Dataset
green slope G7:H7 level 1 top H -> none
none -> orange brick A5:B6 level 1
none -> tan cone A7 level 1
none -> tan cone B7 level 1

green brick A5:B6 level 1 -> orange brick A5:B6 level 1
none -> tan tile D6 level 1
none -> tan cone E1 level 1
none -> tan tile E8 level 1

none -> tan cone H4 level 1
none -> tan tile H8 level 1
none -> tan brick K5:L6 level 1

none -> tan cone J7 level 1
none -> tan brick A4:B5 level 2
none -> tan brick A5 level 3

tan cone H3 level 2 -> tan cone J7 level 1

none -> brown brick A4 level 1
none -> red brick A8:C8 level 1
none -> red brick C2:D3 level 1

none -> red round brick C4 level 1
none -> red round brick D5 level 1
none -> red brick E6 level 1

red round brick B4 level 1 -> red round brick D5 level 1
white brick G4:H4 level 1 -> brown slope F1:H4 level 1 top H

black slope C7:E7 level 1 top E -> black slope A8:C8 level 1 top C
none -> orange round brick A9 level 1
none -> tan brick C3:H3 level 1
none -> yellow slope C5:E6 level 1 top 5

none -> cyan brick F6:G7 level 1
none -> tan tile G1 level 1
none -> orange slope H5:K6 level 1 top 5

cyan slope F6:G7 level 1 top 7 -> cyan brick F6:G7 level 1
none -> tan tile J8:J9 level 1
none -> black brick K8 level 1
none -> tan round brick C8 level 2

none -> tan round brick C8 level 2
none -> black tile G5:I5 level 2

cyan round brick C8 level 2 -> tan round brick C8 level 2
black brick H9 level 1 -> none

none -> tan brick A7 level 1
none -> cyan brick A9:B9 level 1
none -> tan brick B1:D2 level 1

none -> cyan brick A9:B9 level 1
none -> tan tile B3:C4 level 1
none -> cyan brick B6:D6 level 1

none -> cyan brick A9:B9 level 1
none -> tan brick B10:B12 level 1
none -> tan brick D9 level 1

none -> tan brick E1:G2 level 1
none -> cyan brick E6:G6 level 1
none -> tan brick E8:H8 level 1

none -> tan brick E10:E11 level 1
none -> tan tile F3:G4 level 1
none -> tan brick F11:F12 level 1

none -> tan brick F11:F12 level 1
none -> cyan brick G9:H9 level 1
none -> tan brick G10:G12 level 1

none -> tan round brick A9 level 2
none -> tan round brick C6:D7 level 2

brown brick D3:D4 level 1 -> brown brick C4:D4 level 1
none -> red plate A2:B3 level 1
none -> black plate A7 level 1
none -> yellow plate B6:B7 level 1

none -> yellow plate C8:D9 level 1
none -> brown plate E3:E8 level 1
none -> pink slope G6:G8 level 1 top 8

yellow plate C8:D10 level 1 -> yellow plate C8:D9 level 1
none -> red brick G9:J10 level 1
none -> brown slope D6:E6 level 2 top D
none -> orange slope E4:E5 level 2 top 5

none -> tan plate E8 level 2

Task description
Using the data above, extract exactly the lines from the one that holds "none -> tan tile D6 level 1" to the one that holds "none -> red round brick D5 level 1", both ends included, and no others.

Exercise output
none -> tan tile D6 level 1
none -> tan cone E1 level 1
none -> tan tile E8 level 1

none -> tan cone H4 level 1
none -> tan tile H8 level 1
none -> tan brick K5:L6 level 1

none -> tan cone J7 level 1
none -> tan brick A4:B5 level 2
none -> tan brick A5 level 3

tan cone H3 level 2 -> tan cone J7 level 1

none -> brown brick A4 level 1
none -> red brick A8:C8 level 1
none -> red brick C2:D3 level 1

none -> red round brick C4 level 1
none -> red round brick D5 level 1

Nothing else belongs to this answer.